→ Data listing:
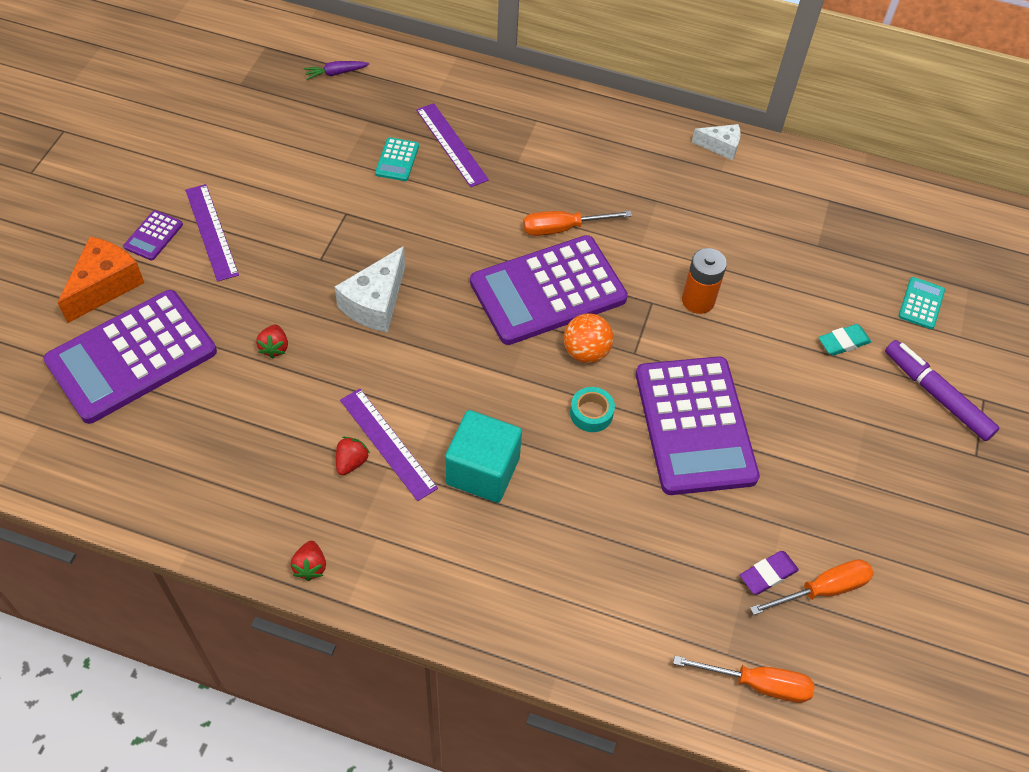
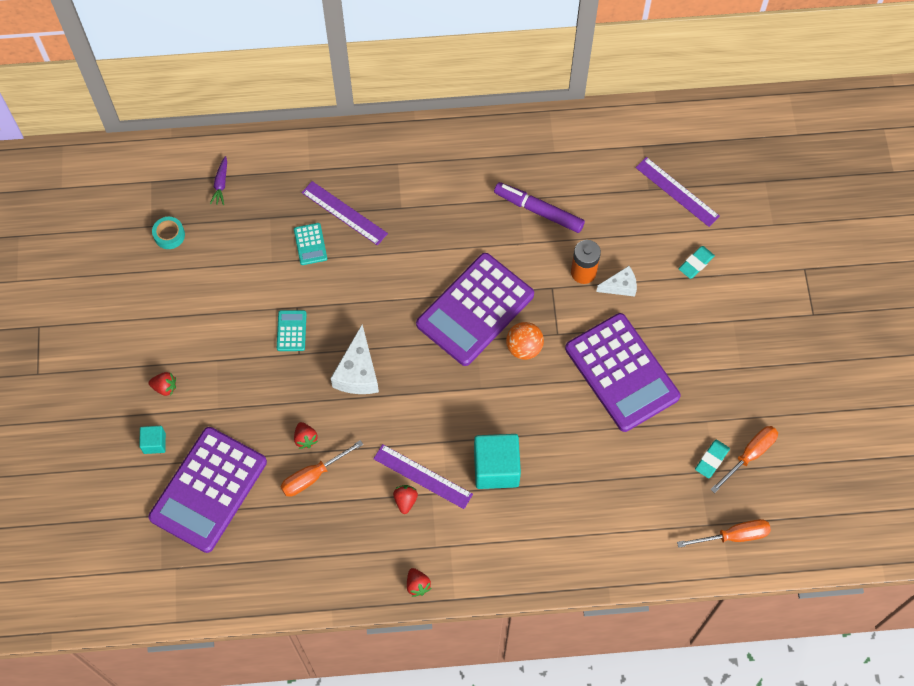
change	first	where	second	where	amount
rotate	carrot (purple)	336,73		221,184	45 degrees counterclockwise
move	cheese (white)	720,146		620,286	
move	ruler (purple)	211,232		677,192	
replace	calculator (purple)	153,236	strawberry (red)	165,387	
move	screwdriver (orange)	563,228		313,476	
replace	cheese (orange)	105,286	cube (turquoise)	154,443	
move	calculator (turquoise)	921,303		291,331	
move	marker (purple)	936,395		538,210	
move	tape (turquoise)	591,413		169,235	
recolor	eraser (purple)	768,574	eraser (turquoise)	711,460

→ Your instructions:
In the preceding material, find each line holding the word "cheese" and copy it out.

→ Written reply:
move	cheese (white)	720,146		620,286	
replace	cheese (orange)	105,286	cube (turquoise)	154,443	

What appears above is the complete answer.